* Supplied material *
########

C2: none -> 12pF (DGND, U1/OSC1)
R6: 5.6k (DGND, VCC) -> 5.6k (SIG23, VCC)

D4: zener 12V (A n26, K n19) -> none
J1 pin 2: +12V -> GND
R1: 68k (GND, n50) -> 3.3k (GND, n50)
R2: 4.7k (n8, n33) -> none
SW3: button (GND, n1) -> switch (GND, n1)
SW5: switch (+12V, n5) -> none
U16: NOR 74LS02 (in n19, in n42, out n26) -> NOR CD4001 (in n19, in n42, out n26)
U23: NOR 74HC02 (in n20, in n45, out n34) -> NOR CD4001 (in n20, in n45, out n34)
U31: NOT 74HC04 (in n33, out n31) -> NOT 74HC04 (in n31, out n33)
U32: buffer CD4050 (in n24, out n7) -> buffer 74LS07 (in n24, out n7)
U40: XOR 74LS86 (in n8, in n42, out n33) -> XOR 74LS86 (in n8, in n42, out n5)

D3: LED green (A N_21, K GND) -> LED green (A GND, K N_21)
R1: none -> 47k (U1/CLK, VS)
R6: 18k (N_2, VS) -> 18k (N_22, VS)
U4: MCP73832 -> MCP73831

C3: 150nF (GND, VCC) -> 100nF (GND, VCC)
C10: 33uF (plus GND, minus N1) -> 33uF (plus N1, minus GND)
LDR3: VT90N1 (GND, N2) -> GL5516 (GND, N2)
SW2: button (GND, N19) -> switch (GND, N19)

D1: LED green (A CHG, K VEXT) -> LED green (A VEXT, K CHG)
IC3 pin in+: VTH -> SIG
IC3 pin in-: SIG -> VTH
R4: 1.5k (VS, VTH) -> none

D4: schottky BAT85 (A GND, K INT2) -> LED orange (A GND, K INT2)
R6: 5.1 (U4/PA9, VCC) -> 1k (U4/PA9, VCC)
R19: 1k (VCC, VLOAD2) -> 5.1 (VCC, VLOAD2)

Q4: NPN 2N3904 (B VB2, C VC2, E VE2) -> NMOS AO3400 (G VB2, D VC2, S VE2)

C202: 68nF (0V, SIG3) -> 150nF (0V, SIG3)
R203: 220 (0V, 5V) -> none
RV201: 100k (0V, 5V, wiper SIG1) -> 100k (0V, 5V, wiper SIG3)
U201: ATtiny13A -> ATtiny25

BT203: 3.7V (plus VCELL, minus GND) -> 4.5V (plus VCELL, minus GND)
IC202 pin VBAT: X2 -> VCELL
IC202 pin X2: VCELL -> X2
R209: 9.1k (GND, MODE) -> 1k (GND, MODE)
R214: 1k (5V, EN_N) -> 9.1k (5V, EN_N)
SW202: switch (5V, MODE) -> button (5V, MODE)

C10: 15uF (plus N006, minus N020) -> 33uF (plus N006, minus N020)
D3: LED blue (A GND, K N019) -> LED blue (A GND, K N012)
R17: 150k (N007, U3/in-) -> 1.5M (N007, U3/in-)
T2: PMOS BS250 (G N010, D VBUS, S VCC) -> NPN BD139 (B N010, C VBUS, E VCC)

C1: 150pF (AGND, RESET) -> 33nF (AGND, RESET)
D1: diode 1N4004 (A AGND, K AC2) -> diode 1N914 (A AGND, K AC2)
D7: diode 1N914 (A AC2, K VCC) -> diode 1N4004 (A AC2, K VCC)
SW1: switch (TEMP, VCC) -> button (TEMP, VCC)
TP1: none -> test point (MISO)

########

* Problem requirements *
Using the data above, extract exactly the lines from the one that holds "R2: 4.7k (n8, n33) -> none" to the one that holds "BT203: 3.7V (plus", both ends included, and no others.

* Answer to the problem *
R2: 4.7k (n8, n33) -> none
SW3: button (GND, n1) -> switch (GND, n1)
SW5: switch (+12V, n5) -> none
U16: NOR 74LS02 (in n19, in n42, out n26) -> NOR CD4001 (in n19, in n42, out n26)
U23: NOR 74HC02 (in n20, in n45, out n34) -> NOR CD4001 (in n20, in n45, out n34)
U31: NOT 74HC04 (in n33, out n31) -> NOT 74HC04 (in n31, out n33)
U32: buffer CD4050 (in n24, out n7) -> buffer 74LS07 (in n24, out n7)
U40: XOR 74LS86 (in n8, in n42, out n33) -> XOR 74LS86 (in n8, in n42, out n5)

D3: LED green (A N_21, K GND) -> LED green (A GND, K N_21)
R1: none -> 47k (U1/CLK, VS)
R6: 18k (N_2, VS) -> 18k (N_22, VS)
U4: MCP73832 -> MCP73831

C3: 150nF (GND, VCC) -> 100nF (GND, VCC)
C10: 33uF (plus GND, minus N1) -> 33uF (plus N1, minus GND)
LDR3: VT90N1 (GND, N2) -> GL5516 (GND, N2)
SW2: button (GND, N19) -> switch (GND, N19)

D1: LED green (A CHG, K VEXT) -> LED green (A VEXT, K CHG)
IC3 pin in+: VTH -> SIG
IC3 pin in-: SIG -> VTH
R4: 1.5k (VS, VTH) -> none

D4: schottky BAT85 (A GND, K INT2) -> LED orange (A GND, K INT2)
R6: 5.1 (U4/PA9, VCC) -> 1k (U4/PA9, VCC)
R19: 1k (VCC, VLOAD2) -> 5.1 (VCC, VLOAD2)

Q4: NPN 2N3904 (B VB2, C VC2, E VE2) -> NMOS AO3400 (G VB2, D VC2, S VE2)

C202: 68nF (0V, SIG3) -> 150nF (0V, SIG3)
R203: 220 (0V, 5V) -> none
RV201: 100k (0V, 5V, wiper SIG1) -> 100k (0V, 5V, wiper SIG3)
U201: ATtiny13A -> ATtiny25

BT203: 3.7V (plus VCELL, minus GND) -> 4.5V (plus VCELL, minus GND)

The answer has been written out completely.